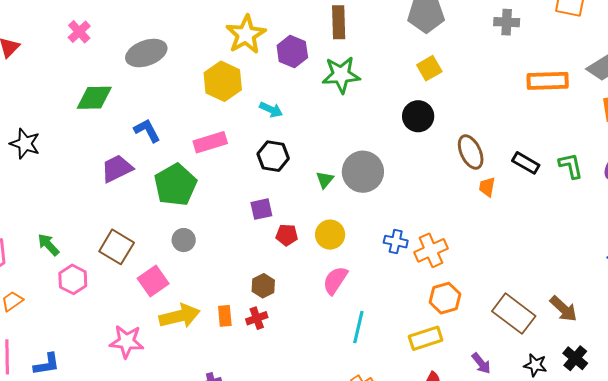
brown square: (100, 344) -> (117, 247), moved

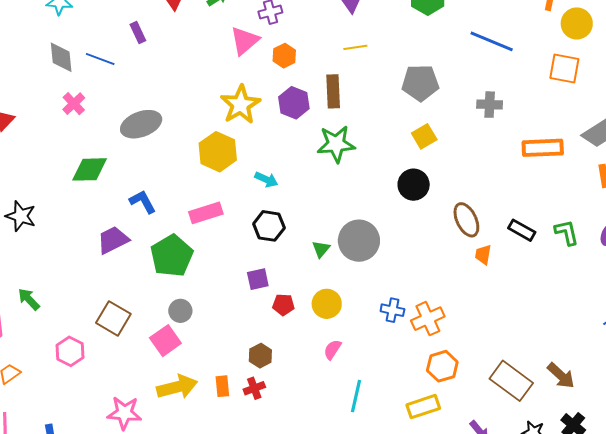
gray cross: (507, 22) -> (490, 105), moved
purple hexagon: (292, 51) -> (294, 103), moved
green arrow: (48, 245) -> (29, 299), moved
pink semicircle: (335, 280) -> (332, 350), size x0.7
pink square: (153, 281) -> (165, 341), moved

◇ ◇ ◇ ◇ ◇ ◇ ◇

TO-DO ITEM: Copy out the lines above that hold the string "pink".

TASK RESPONSE:
pink semicircle: (335, 280) -> (332, 350), size x0.7
pink square: (153, 281) -> (165, 341), moved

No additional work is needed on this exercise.